--- Assignment ---
Copy each line of the data below with the word "brown".

Start of Dataset

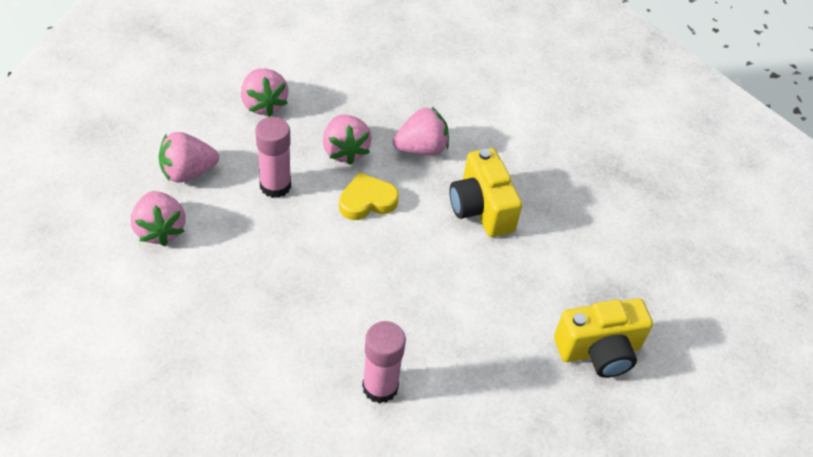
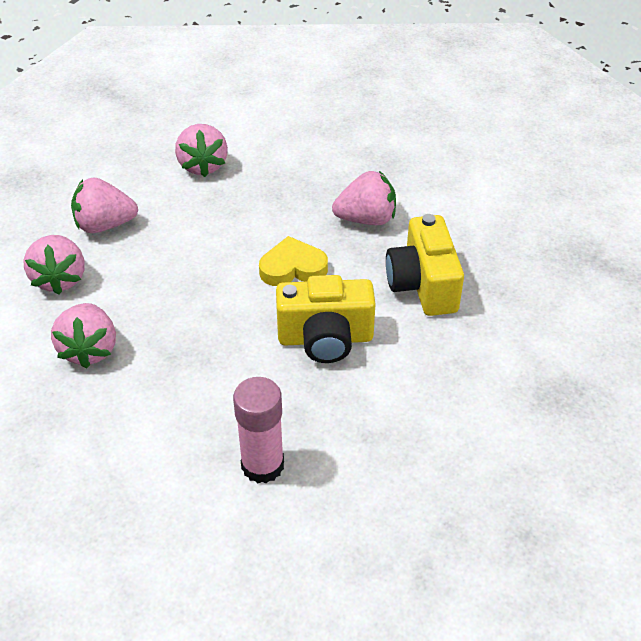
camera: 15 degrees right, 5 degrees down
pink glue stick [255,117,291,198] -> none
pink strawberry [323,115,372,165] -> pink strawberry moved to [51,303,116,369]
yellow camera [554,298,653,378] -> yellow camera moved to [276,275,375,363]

End of Dataset
Start of Dataset

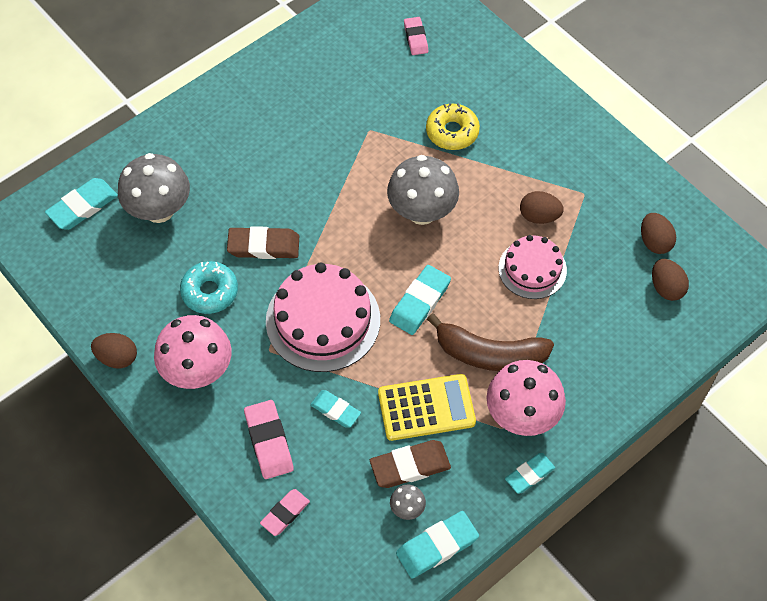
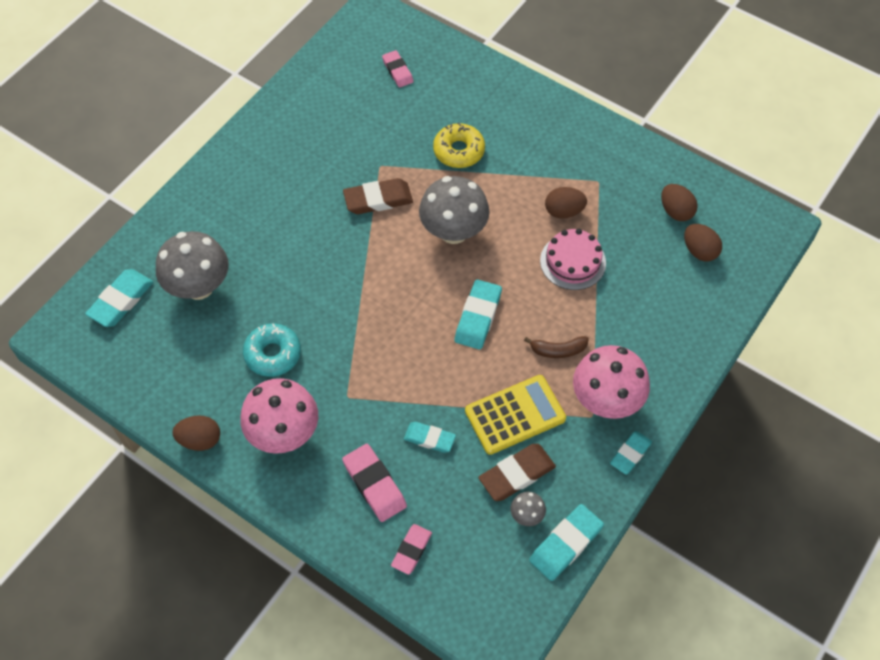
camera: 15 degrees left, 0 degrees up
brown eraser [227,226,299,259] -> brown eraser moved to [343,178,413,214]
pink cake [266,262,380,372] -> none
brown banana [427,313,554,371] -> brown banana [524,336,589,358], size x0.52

End of Dataset

--- Answer to this task ---
brown eraser [227,226,299,259] -> brown eraser moved to [343,178,413,214]
brown banana [427,313,554,371] -> brown banana [524,336,589,358], size x0.52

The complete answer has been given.